**The problem**
All of the data below should be printed again exactly, pictures excluded.

**Available data**
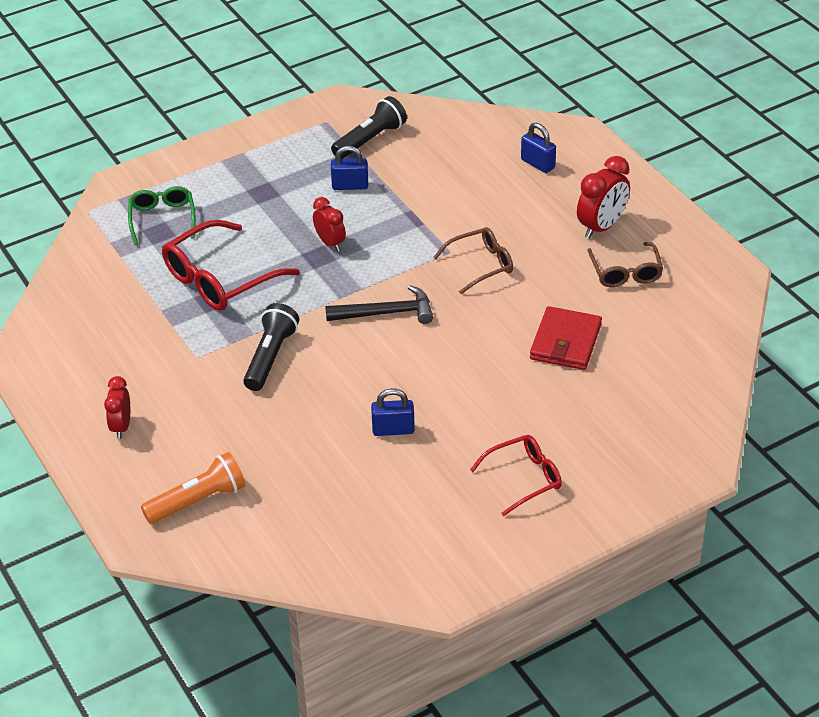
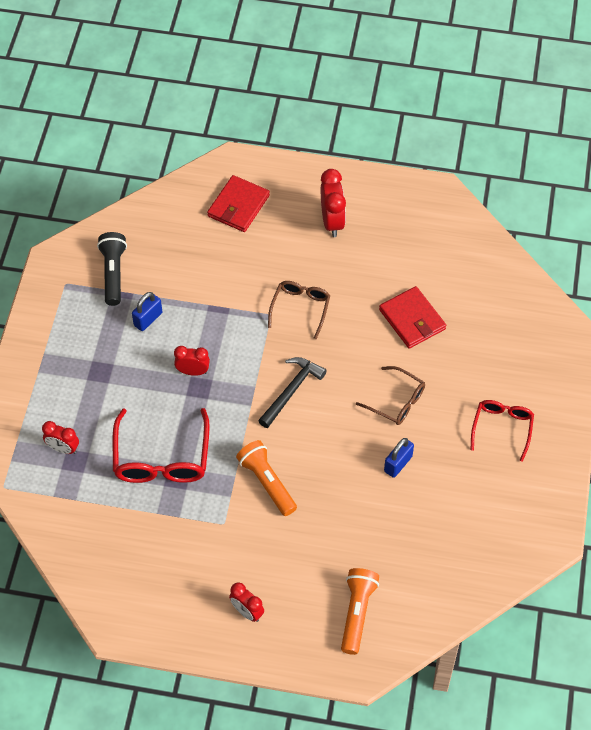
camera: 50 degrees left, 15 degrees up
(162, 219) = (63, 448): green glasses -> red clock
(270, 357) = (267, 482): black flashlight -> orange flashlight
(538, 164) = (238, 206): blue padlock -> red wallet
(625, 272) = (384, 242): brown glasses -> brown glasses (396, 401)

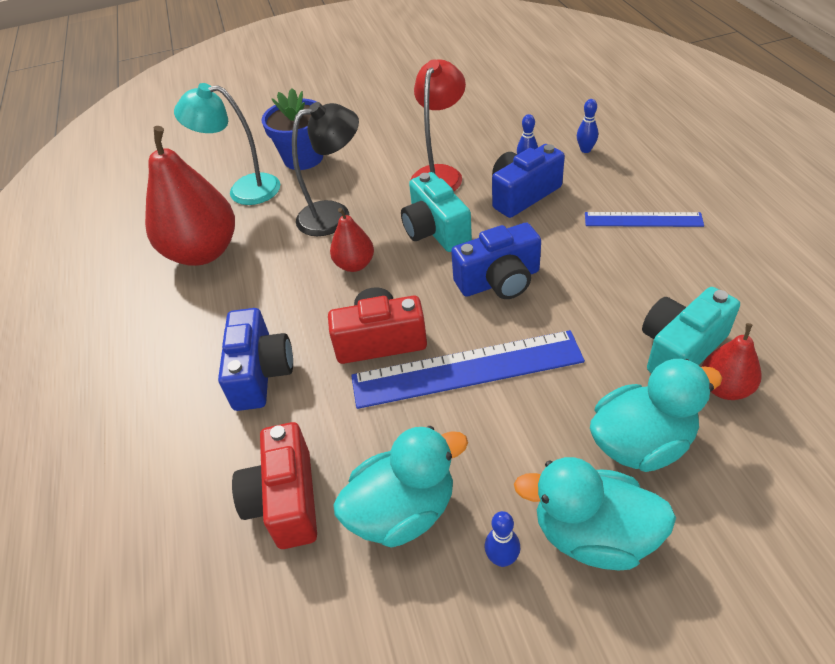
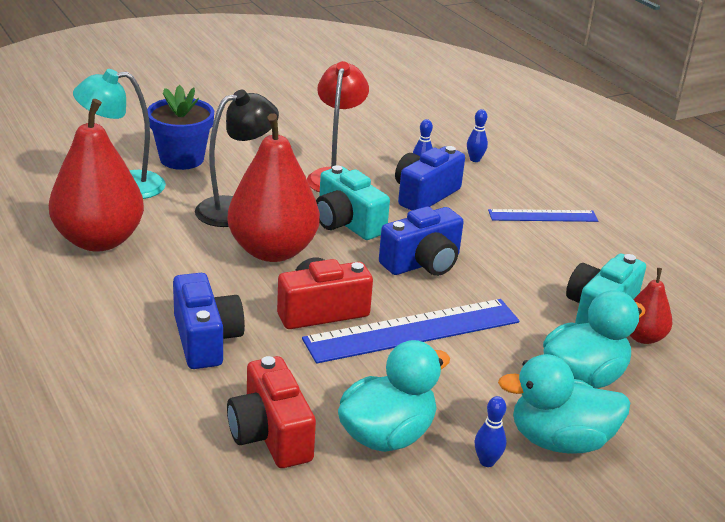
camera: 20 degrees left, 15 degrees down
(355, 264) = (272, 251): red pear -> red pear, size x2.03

**Result of this task**
camera: 50 degrees left, 15 degrees up
(162, 219) = (63, 448): green glasses -> red clock
(270, 357) = (267, 482): black flashlight -> orange flashlight
(538, 164) = (238, 206): blue padlock -> red wallet
(625, 272) = (384, 242): brown glasses -> brown glasses (396, 401)

camera: 20 degrees left, 15 degrees down
(355, 264) = (272, 251): red pear -> red pear, size x2.03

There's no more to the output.